> [Material for this task]:
* * * * * * * * *

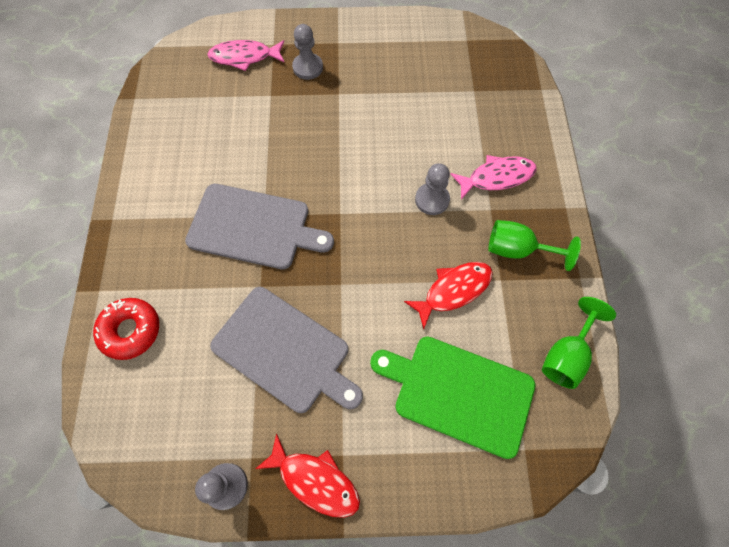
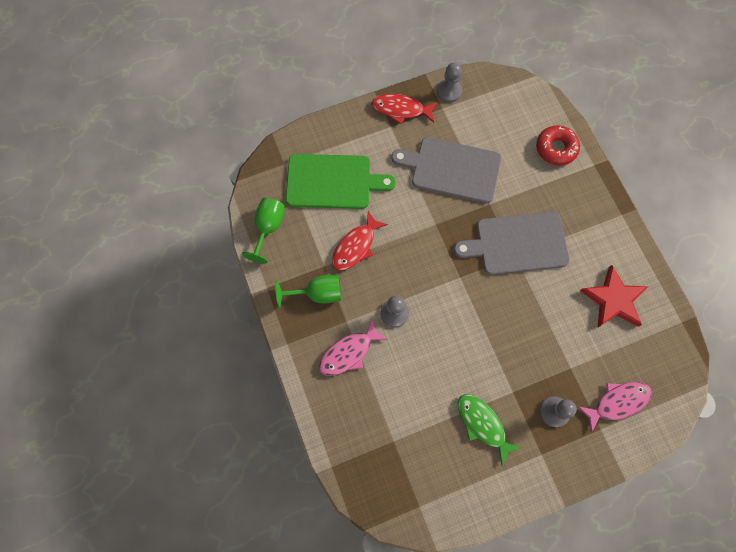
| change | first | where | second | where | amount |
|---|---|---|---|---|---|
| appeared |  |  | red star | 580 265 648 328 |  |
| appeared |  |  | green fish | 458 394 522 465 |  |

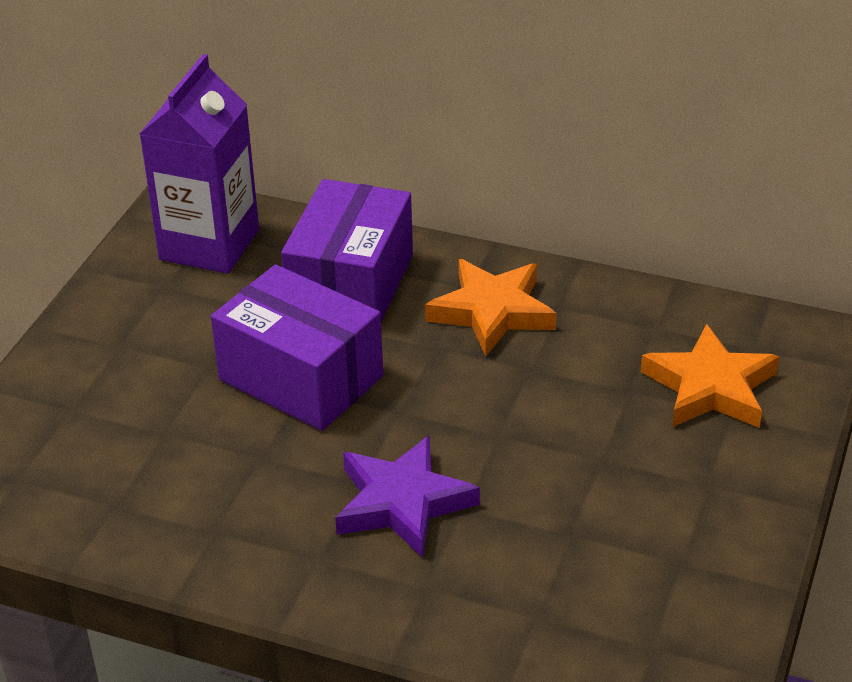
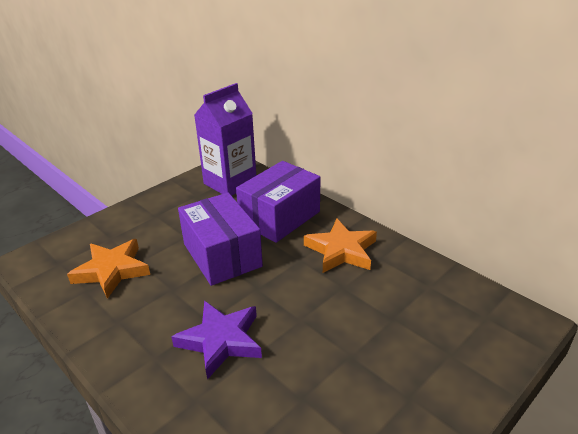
| change | first | where | second | where | amount |
|---|---|---|---|---|---|
| relocated | orange-coloured star | 641 324 780 428 |  | 67 239 150 299 |  |

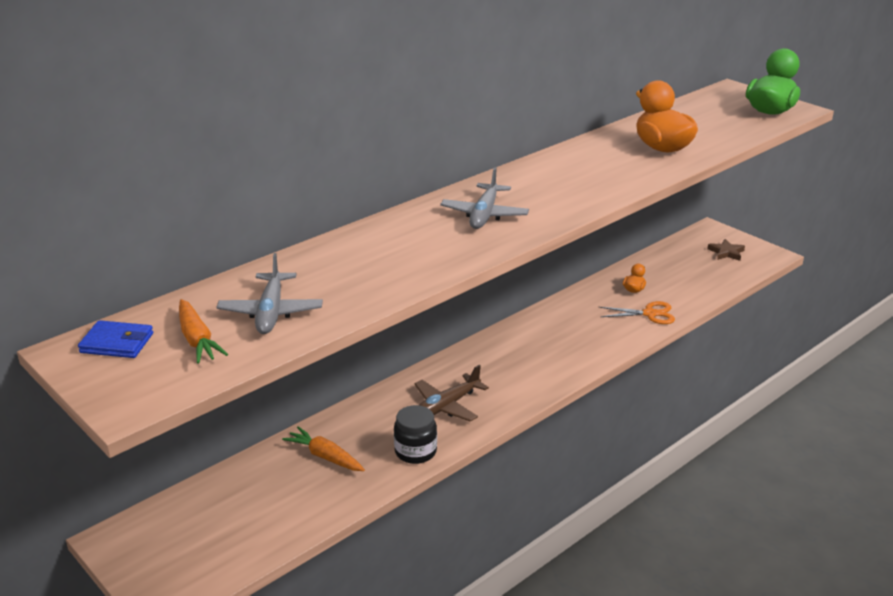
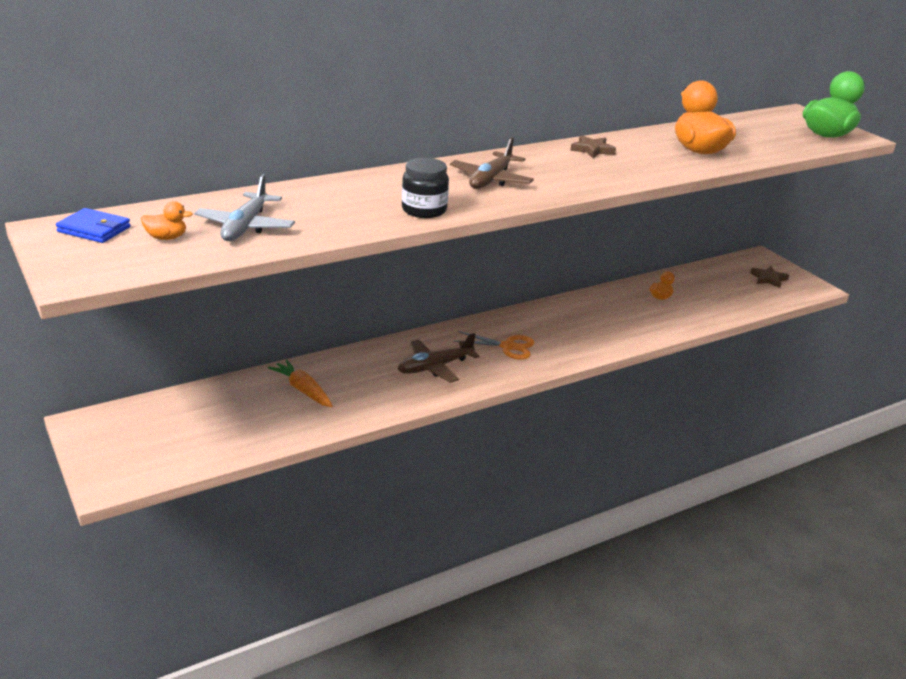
| change | first | where | second | where | amount |
|---|---|---|---|---|---|
| colour | ash-grey toy plane | 440 167 529 229 | brown toy plane | 450 137 534 189 |  |
| exchanged | orange-coloured carrot | 179 299 228 364 | orange-coloured rubber duck | 141 201 193 240 |  |
| relocated | orange-coloured pair of scissors | 599 301 675 324 |  | 454 331 534 359 |  |
| relocated | ebony jam jar | 394 405 437 464 |  | 402 158 449 218 |  |
| appeared |  |  | brown star | 570 135 616 158 |  |

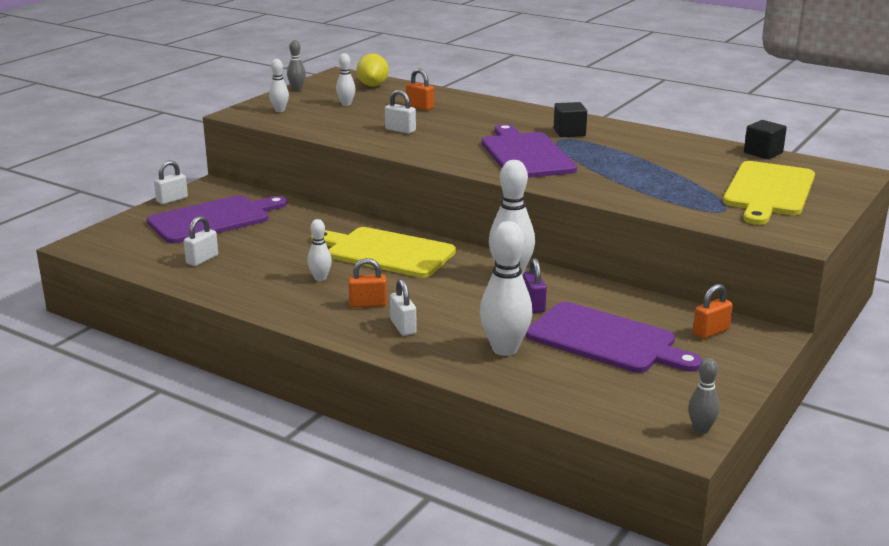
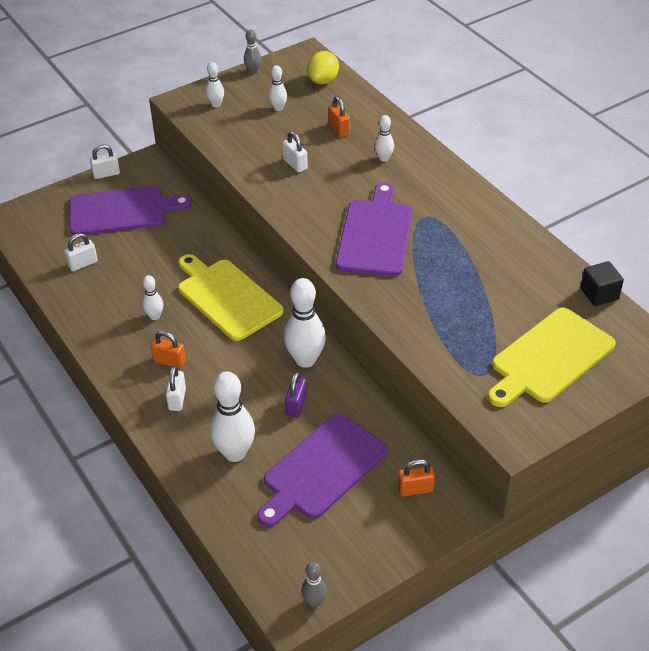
| change | first | where | second | where | amount |
|---|---|---|---|---|---|
| missing | ebony cube | 554 102 587 137 |  |  |  |
| spun | purple bread board | 526 302 703 373 |  | 257 414 388 527 | 75 degrees clockwise |
| appeared |  |  | snow-white tenpin | 375 115 394 162 |  |

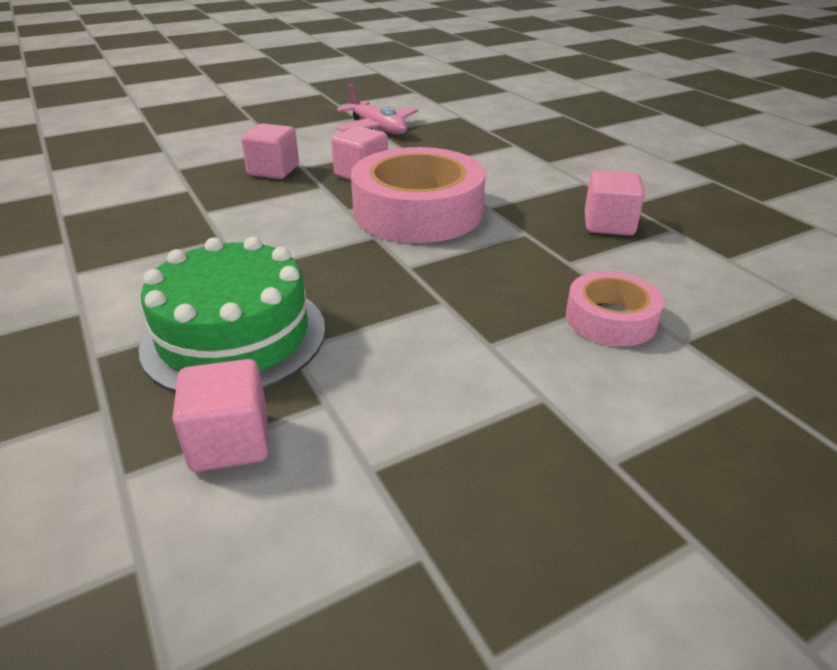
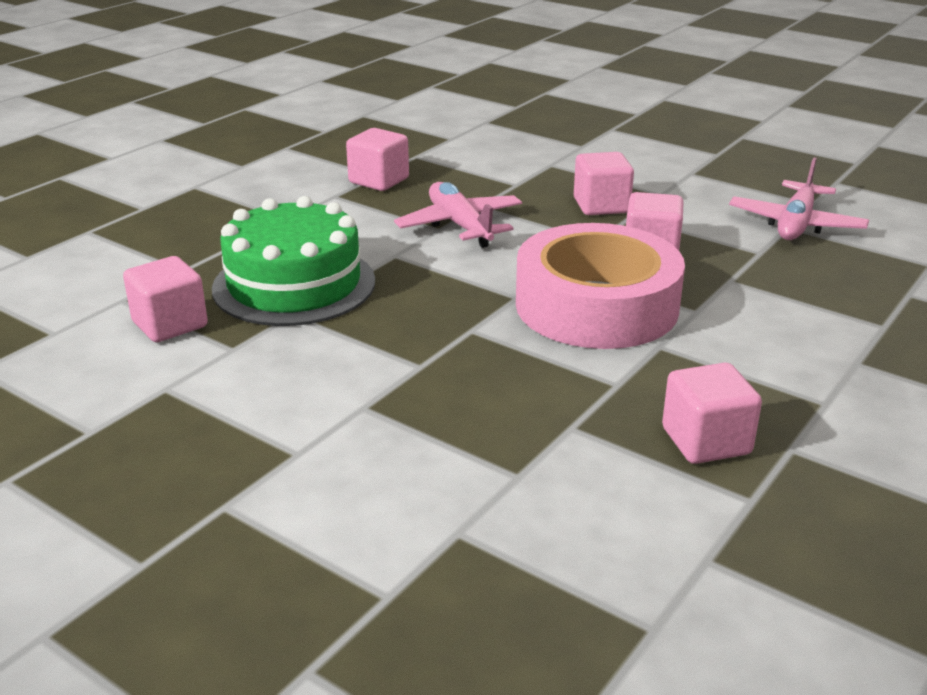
| change | first | where | second | where | amount |
|---|---|---|---|---|---|
| missing | rosy roll of tape | 566 271 664 346 |  |  |  |
| appeared |  |  | rosy cube | 346 128 409 191 |  |
| appeared |  |  | rosy toy plane | 394 182 522 248 |  |

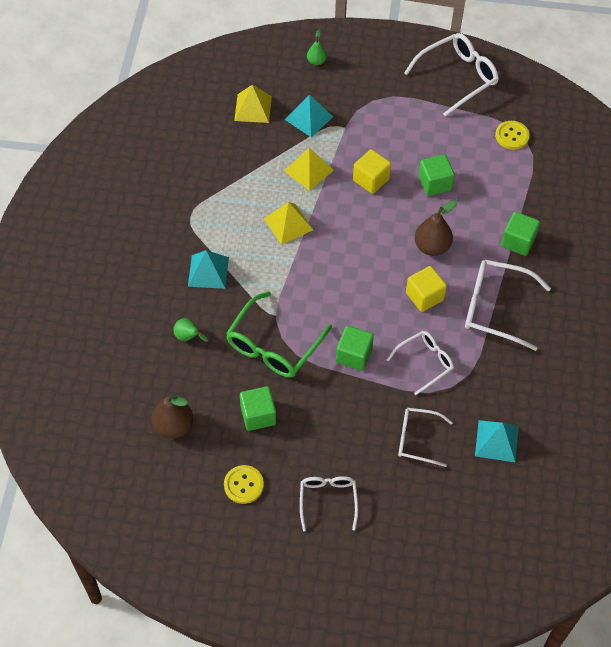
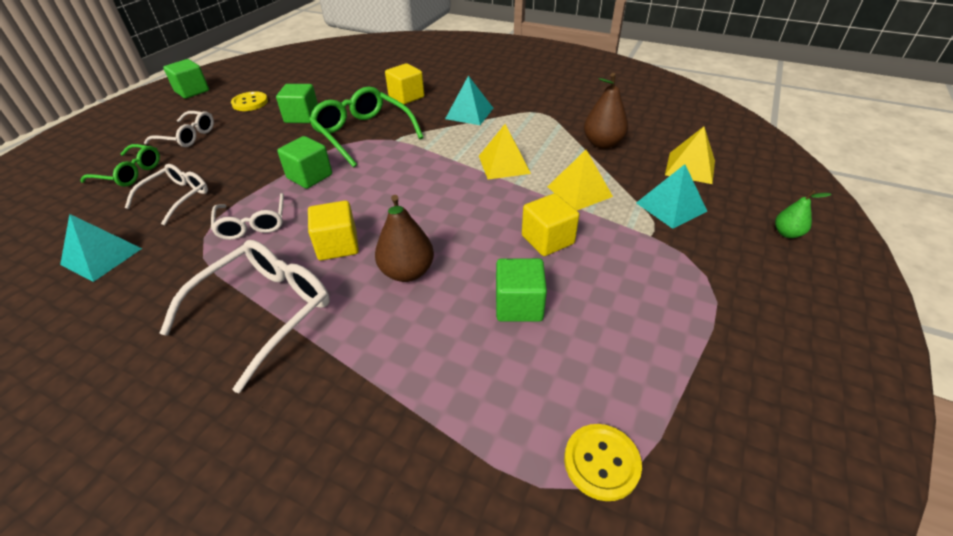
| change | first | where | second | where | amount |
|---|---|---|---|---|---|
| missing | snow-white glasses | 404 33 499 117 |  |  |  |
| relocated | green cube | 501 212 540 256 |  | 163 59 209 99 |  |
| exchanged | green pear | 173 318 208 342 | golden cube | 385 63 424 105 |  |
| relocated | brown pear | 151 394 193 438 |  | 584 73 628 149 |  |
| appeared |  |  | green glasses | 80 144 160 187 |  |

* * * * * * * * *

> [What you are asked to do]:
How many lines of the data contain the word "rosy"? Answer with the number alone.

> [Response for this exercise]:
3